### Data to process
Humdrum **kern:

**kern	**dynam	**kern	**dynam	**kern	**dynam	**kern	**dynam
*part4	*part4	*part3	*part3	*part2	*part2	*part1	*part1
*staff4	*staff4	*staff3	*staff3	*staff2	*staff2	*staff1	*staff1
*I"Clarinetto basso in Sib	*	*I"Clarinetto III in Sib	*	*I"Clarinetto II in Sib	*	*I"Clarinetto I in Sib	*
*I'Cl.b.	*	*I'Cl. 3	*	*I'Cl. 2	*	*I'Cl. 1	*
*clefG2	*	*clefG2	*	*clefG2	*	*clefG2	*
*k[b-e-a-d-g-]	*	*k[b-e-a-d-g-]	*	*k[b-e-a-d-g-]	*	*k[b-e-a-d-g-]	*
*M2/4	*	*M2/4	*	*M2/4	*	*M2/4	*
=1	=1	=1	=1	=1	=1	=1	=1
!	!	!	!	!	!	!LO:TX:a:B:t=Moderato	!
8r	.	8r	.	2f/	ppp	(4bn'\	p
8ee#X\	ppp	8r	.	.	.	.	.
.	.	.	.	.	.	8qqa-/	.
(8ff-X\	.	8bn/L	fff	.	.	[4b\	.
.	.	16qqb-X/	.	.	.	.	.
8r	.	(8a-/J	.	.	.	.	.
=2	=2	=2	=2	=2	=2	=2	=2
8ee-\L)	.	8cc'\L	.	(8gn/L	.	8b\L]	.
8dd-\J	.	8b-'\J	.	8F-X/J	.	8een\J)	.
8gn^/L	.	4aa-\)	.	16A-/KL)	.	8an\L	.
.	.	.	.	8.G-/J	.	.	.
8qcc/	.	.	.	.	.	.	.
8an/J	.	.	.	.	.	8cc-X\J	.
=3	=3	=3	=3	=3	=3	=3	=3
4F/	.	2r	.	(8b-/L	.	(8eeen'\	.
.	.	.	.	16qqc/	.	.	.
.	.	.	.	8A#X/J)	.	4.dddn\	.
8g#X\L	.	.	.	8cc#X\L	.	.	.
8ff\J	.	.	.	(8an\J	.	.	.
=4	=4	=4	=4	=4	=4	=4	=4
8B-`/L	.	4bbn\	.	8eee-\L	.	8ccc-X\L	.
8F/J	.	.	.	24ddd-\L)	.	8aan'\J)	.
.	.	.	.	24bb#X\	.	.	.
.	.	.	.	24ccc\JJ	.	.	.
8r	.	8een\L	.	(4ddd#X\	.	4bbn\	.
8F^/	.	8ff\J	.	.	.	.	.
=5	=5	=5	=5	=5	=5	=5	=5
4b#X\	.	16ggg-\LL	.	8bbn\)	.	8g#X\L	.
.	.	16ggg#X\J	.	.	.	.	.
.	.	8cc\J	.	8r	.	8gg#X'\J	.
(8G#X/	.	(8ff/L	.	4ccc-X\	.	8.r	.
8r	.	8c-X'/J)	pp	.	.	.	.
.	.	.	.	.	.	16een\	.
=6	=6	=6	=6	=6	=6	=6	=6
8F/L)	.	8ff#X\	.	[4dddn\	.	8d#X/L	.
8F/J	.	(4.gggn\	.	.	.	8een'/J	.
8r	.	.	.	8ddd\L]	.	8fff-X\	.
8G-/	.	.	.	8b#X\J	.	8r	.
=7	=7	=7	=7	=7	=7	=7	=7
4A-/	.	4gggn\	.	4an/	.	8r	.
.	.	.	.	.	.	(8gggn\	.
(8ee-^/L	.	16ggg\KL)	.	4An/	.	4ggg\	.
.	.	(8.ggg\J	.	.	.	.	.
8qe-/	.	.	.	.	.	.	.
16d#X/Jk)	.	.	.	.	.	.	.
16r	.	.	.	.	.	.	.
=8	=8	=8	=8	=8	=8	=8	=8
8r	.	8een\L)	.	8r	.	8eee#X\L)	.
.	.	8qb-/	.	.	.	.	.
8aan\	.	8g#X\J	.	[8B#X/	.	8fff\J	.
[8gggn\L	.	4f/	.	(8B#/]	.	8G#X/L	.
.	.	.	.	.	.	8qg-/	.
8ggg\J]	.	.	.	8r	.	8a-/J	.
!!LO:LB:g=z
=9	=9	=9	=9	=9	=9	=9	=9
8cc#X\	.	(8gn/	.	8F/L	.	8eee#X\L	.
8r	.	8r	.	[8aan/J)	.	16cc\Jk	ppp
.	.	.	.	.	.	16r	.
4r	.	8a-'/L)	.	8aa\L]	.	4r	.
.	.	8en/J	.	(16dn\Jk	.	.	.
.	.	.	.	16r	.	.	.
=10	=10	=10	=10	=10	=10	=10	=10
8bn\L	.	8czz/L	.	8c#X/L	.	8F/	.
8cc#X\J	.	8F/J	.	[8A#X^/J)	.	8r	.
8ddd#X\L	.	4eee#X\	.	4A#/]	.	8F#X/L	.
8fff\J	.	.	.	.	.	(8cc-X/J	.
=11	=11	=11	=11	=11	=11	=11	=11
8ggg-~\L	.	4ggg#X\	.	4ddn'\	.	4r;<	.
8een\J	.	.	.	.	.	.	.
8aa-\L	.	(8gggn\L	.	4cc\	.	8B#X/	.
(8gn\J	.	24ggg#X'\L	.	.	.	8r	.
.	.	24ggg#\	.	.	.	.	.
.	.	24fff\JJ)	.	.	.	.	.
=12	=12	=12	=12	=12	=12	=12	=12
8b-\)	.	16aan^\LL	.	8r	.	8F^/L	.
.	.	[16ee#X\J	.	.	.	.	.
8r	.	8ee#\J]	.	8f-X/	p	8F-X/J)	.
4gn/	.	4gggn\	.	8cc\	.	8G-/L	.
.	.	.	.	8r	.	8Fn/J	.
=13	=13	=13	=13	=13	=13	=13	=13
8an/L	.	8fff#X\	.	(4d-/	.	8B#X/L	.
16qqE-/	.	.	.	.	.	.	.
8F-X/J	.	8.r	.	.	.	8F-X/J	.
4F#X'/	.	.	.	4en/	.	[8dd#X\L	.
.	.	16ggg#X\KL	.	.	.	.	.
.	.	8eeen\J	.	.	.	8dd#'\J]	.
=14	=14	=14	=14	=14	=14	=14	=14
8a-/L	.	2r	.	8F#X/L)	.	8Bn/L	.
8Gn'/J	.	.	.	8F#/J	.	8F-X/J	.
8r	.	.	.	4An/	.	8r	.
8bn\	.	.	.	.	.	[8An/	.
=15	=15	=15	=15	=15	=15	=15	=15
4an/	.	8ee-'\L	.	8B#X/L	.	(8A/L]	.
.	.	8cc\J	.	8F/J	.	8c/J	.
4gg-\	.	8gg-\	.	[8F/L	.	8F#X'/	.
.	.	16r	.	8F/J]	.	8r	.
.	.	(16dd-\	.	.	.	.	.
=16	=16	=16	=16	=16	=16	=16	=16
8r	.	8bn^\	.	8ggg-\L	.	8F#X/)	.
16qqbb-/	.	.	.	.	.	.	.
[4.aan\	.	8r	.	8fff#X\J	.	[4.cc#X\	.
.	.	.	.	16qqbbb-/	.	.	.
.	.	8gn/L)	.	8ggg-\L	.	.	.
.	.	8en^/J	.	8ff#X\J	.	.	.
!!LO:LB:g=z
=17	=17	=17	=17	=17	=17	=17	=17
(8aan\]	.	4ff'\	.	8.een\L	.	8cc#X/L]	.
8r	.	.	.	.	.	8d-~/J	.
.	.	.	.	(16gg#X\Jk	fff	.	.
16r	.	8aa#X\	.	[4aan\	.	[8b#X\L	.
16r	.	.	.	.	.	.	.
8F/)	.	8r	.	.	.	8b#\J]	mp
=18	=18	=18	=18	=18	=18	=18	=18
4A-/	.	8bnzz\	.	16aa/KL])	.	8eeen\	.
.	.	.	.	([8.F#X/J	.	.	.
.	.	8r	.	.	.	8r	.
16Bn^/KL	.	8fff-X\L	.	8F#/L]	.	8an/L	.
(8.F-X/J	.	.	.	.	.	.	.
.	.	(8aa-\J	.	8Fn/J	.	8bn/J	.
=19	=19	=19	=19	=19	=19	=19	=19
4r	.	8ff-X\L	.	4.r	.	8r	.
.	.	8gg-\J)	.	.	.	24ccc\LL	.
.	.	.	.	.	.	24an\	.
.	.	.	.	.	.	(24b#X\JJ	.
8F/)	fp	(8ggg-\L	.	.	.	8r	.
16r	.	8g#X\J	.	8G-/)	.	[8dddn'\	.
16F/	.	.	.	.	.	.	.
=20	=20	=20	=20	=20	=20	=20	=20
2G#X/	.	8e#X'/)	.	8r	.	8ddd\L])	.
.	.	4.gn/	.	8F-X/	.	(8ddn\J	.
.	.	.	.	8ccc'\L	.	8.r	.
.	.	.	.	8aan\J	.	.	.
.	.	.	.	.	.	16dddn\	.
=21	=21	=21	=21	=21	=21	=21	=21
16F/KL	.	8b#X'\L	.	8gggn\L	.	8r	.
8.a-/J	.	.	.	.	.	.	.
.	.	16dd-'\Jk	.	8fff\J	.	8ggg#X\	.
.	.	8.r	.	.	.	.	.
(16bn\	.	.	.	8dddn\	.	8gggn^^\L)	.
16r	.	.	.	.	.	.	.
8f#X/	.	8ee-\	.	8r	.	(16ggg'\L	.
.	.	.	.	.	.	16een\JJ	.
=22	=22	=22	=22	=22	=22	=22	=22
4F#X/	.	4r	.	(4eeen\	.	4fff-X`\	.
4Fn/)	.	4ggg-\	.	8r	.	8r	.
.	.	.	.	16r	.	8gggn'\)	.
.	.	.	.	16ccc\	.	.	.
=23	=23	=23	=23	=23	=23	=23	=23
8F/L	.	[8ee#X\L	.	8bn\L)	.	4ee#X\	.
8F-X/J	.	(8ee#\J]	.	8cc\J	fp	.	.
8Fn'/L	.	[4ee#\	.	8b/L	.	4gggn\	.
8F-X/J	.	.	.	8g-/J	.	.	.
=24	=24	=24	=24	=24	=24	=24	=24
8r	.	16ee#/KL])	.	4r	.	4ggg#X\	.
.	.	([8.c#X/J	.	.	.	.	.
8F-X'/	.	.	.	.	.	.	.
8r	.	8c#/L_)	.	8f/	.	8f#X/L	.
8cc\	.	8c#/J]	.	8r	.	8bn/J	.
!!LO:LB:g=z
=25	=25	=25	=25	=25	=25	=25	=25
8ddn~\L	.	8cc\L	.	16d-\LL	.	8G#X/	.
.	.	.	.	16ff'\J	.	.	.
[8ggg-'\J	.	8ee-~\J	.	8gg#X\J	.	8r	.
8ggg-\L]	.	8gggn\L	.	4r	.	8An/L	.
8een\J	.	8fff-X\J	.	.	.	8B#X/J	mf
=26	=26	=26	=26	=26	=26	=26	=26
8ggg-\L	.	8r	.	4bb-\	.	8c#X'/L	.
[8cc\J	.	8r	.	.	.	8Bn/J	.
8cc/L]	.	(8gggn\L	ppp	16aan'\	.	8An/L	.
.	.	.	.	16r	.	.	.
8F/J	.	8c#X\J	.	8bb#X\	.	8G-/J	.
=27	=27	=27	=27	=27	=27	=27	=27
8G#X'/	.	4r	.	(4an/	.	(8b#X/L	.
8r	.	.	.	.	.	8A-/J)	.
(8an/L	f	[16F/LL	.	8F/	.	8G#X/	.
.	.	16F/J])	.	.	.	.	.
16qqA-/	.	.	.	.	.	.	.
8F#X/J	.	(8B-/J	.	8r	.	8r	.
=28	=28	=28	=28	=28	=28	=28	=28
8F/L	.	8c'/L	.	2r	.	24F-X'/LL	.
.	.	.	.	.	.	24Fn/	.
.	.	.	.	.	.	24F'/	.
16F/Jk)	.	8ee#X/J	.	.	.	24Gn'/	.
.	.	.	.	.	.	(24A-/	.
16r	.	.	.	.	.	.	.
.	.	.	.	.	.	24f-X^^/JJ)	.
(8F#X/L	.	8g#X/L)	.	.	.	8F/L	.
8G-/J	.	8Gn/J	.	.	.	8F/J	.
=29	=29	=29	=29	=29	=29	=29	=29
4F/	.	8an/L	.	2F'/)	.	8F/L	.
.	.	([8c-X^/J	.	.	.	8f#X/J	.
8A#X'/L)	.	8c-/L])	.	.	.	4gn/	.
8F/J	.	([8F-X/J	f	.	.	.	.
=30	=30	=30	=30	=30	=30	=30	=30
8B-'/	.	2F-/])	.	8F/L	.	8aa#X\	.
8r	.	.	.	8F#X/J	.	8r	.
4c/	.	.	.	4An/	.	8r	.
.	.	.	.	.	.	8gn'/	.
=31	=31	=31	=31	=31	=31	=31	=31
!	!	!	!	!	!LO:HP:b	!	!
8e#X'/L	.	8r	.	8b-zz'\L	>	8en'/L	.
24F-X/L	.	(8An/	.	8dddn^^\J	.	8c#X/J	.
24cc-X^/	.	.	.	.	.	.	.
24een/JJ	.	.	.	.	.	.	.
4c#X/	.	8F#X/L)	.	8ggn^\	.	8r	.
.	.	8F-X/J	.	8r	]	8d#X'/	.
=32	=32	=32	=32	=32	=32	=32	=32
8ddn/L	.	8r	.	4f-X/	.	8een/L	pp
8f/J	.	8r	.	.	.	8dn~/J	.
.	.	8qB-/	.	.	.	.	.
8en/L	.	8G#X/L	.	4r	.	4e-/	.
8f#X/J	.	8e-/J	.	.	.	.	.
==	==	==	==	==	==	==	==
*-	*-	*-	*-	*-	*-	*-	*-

### What you should do
Pull out every line of the listing above that contains the string "kern". Case counts.

### Answer to this task
Humdrum **kern:
**kern	**dynam	**kern	**dynam	**kern	**dynam	**kern	**dynam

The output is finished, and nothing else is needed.